- [Problem description]:
Could you copy every record below exactly, leaving out the pictures?

- [Record extracts]:
----
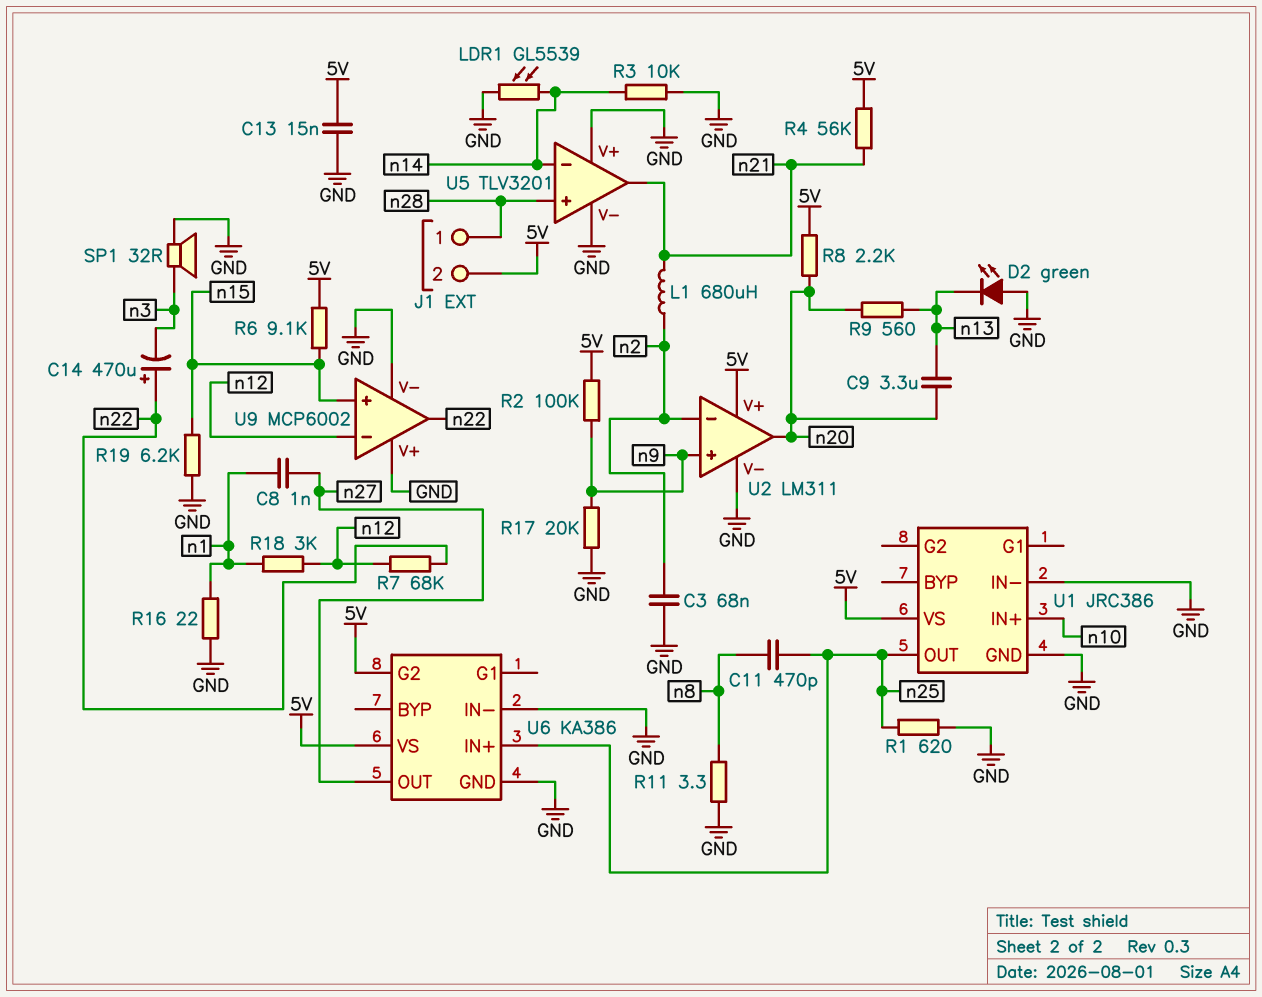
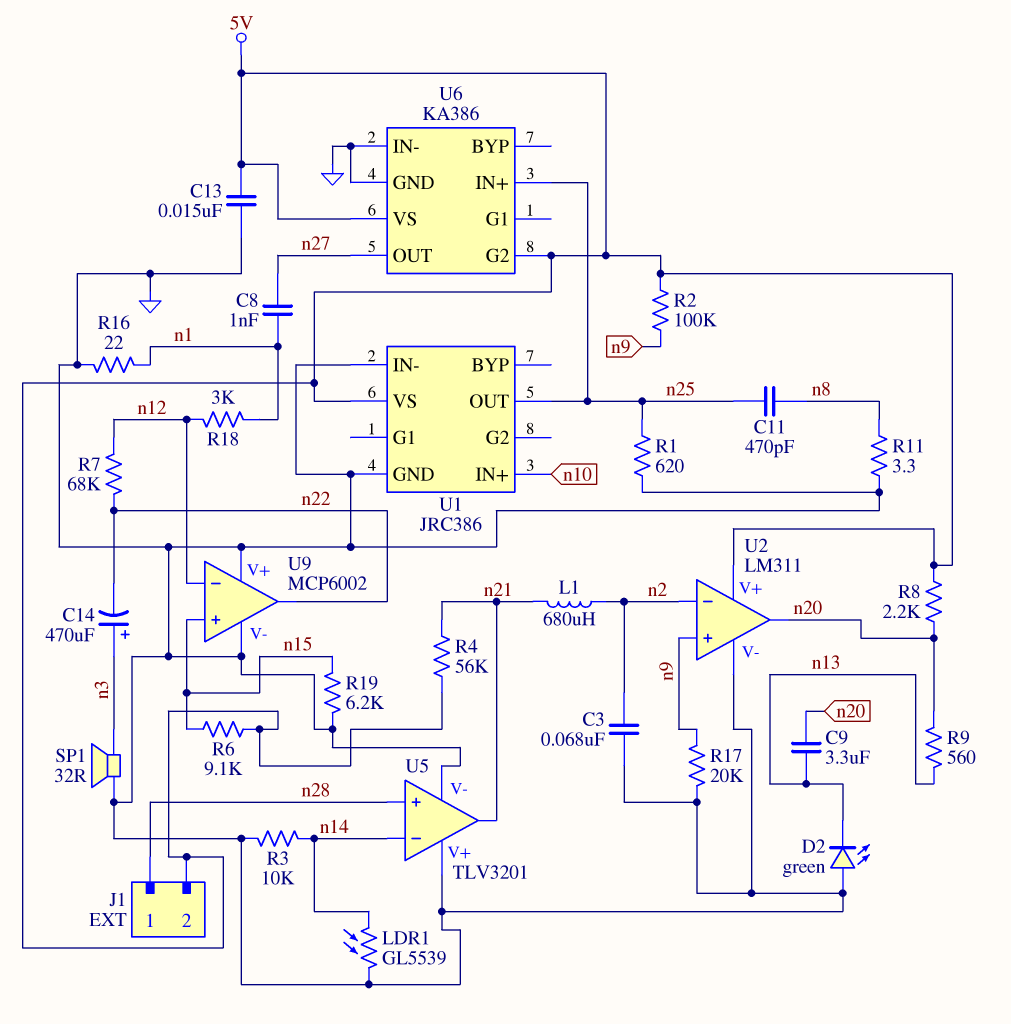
C14: 470uF (plus n22, minus n3) -> 470uF (plus n3, minus n22)

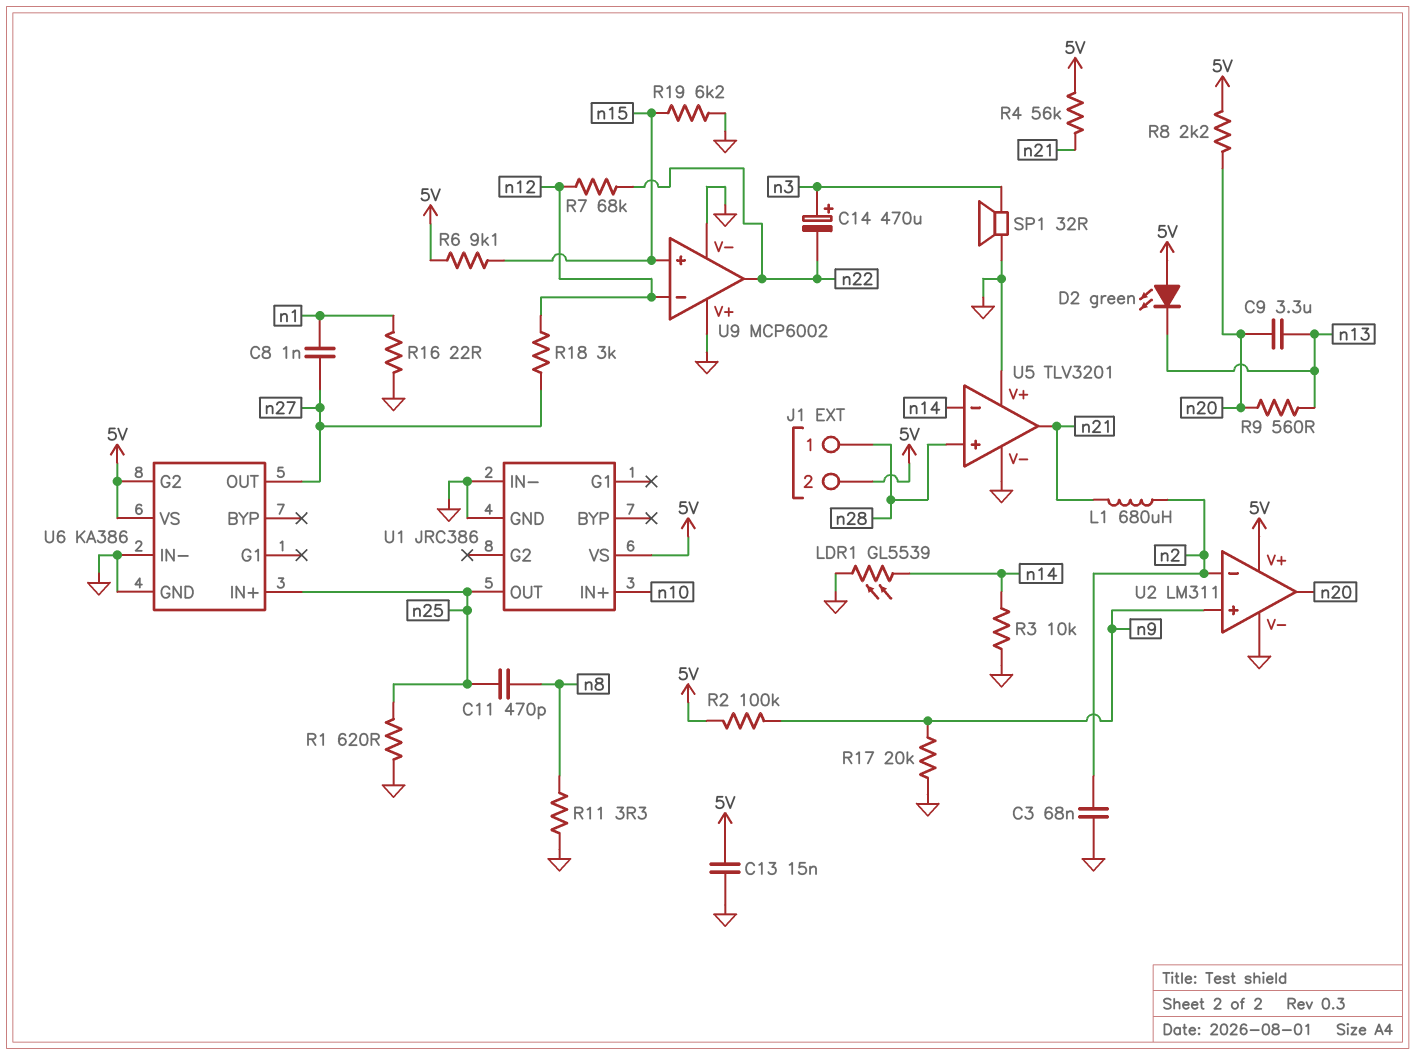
D2: LED green (A GND, K n13) -> LED green (A 5V, K n13)
R18: 3k (n1, n12) -> 3k (n12, n27)

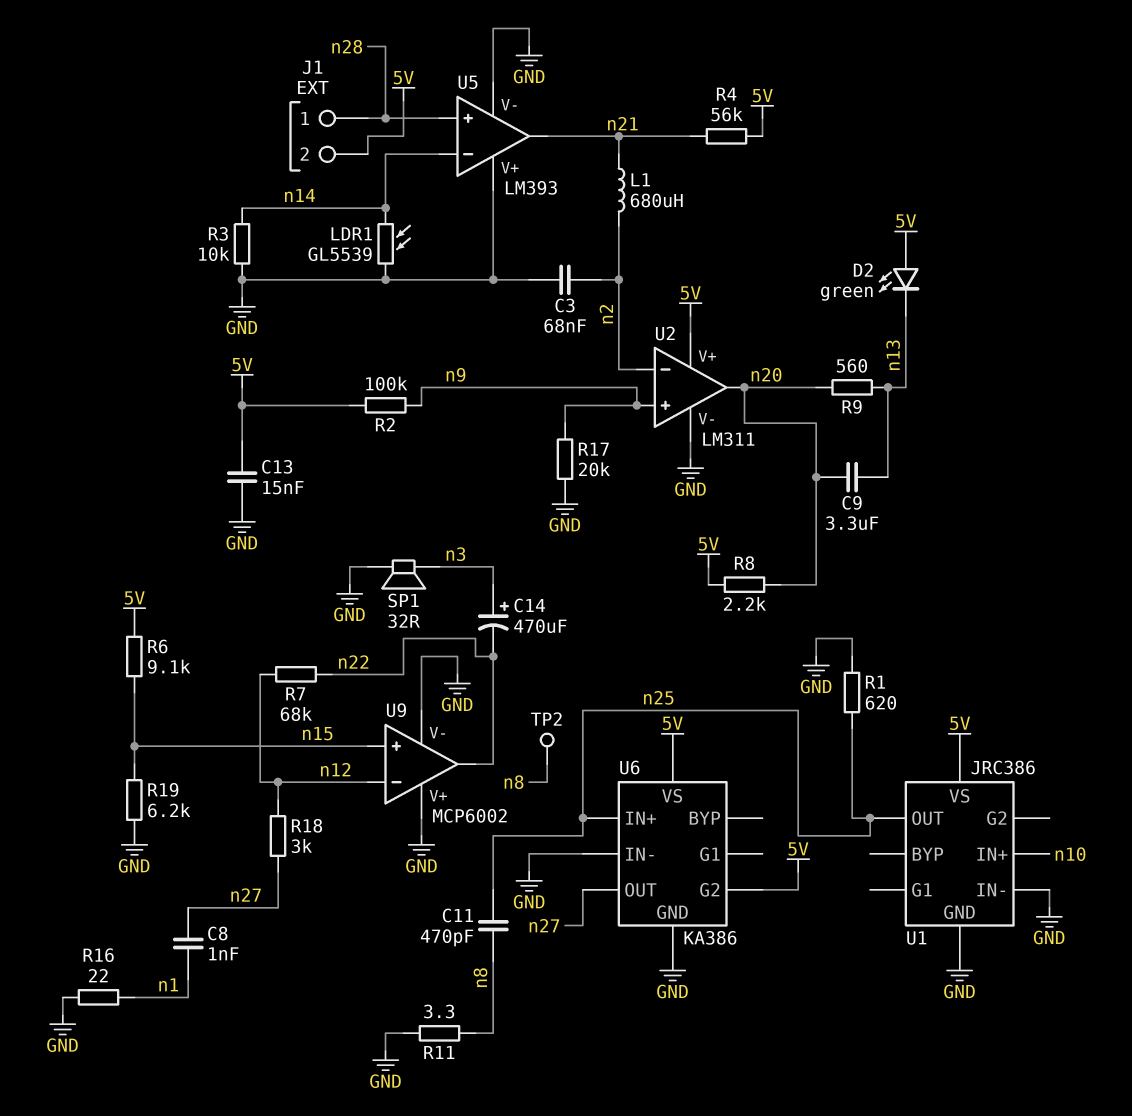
TP2: none -> test point (n8)
U5: TLV3201 -> LM393

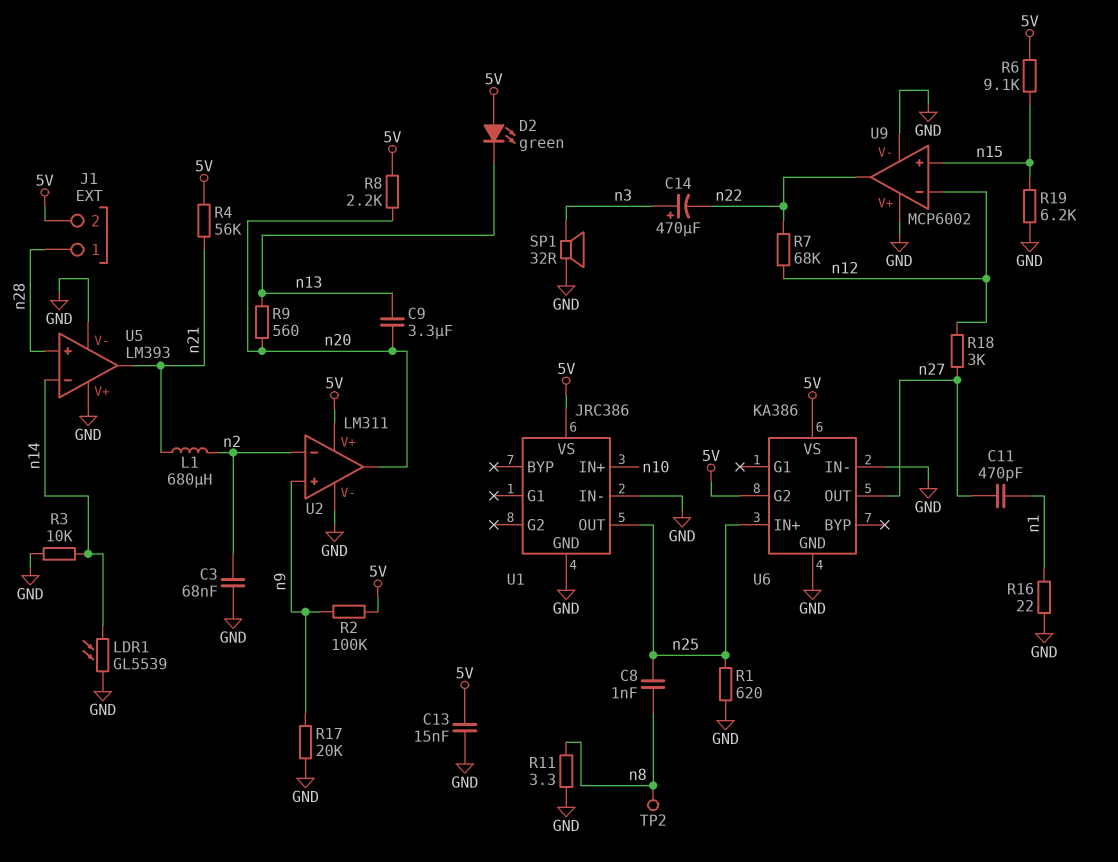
C8: 1nF (n1, n27) -> 1nF (n8, n25)
C11: 470pF (n8, n25) -> 470pF (n1, n27)

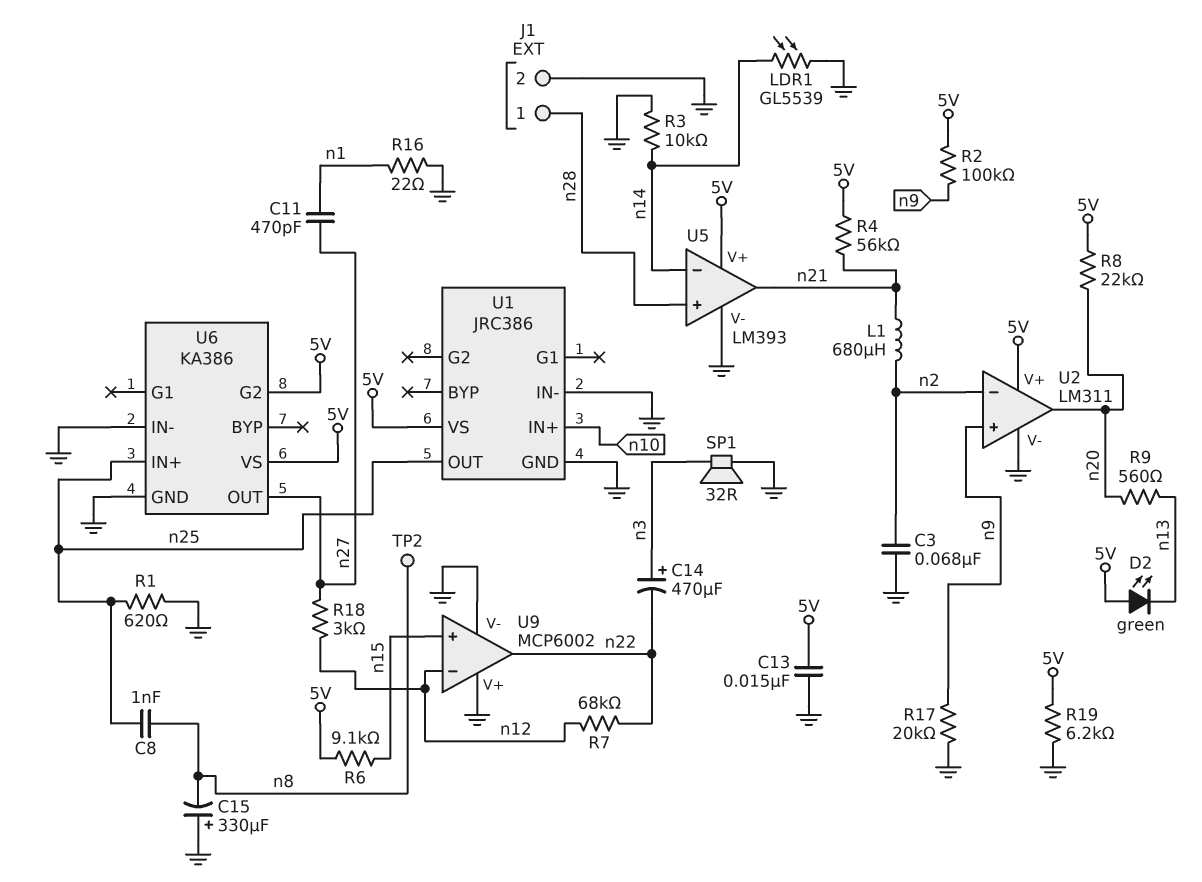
C9: 3.3uF (n13, n20) -> none
C15: none -> 330uF (plus GND, minus n8)
J1 pin 2: 5V -> GND
R8: 2.2k (5V, n20) -> 22k (5V, n20)
R11: 3.3 (GND, n8) -> none
R19: 6.2k (GND, n15) -> 6.2k (5V, GND)
U5 pin V+: GND -> 5V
----
- [Answer to this task]:
C14: 470uF (plus n22, minus n3) -> 470uF (plus n3, minus n22)

D2: LED green (A GND, K n13) -> LED green (A 5V, K n13)
R18: 3k (n1, n12) -> 3k (n12, n27)

TP2: none -> test point (n8)
U5: TLV3201 -> LM393

C8: 1nF (n1, n27) -> 1nF (n8, n25)
C11: 470pF (n8, n25) -> 470pF (n1, n27)

C9: 3.3uF (n13, n20) -> none
C15: none -> 330uF (plus GND, minus n8)
J1 pin 2: 5V -> GND
R8: 2.2k (5V, n20) -> 22k (5V, n20)
R11: 3.3 (GND, n8) -> none
R19: 6.2k (GND, n15) -> 6.2k (5V, GND)
U5 pin V+: GND -> 5V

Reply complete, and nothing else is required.